◆ WORK TASK ◆
Once the line containing "C11: none -> 330nF (3V3, SIG5)" is found, set down that line and each one after it exactly, through the end of the entries.

+---+

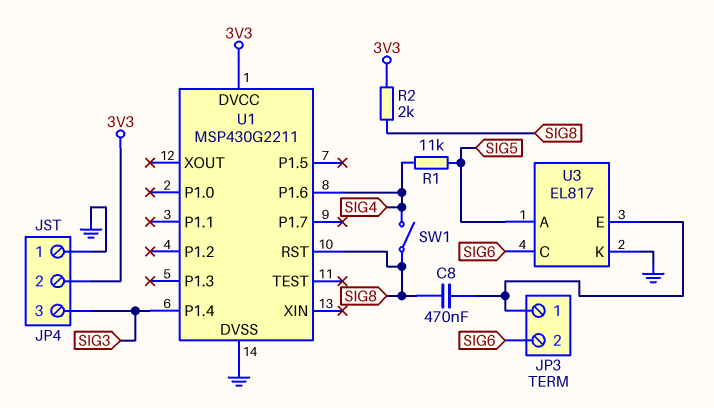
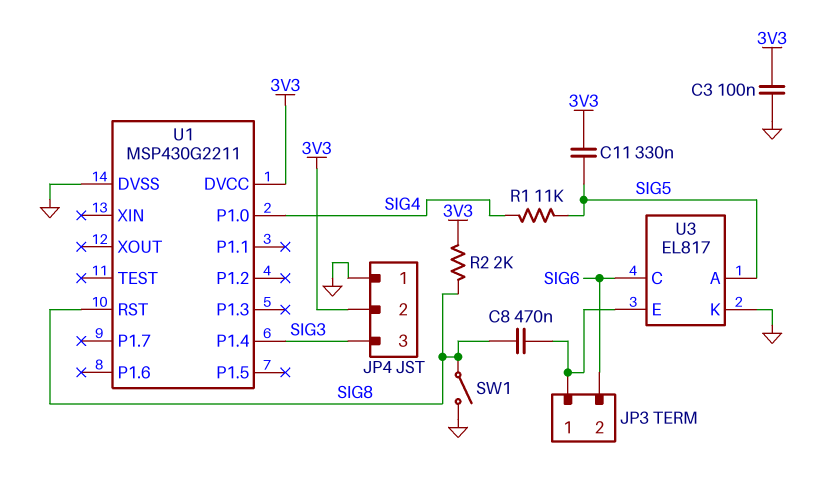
C3: none -> 100nF (3V3, GND)
C11: none -> 330nF (3V3, SIG5)
SW1: switch (SIG4, SIG8) -> switch (GND, SIG8)
U1 pin P1.0: none -> SIG4
U1 pin P1.6: SIG4 -> none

+---+

◆ TASK RESPONSE ◆
C11: none -> 330nF (3V3, SIG5)
SW1: switch (SIG4, SIG8) -> switch (GND, SIG8)
U1 pin P1.0: none -> SIG4
U1 pin P1.6: SIG4 -> none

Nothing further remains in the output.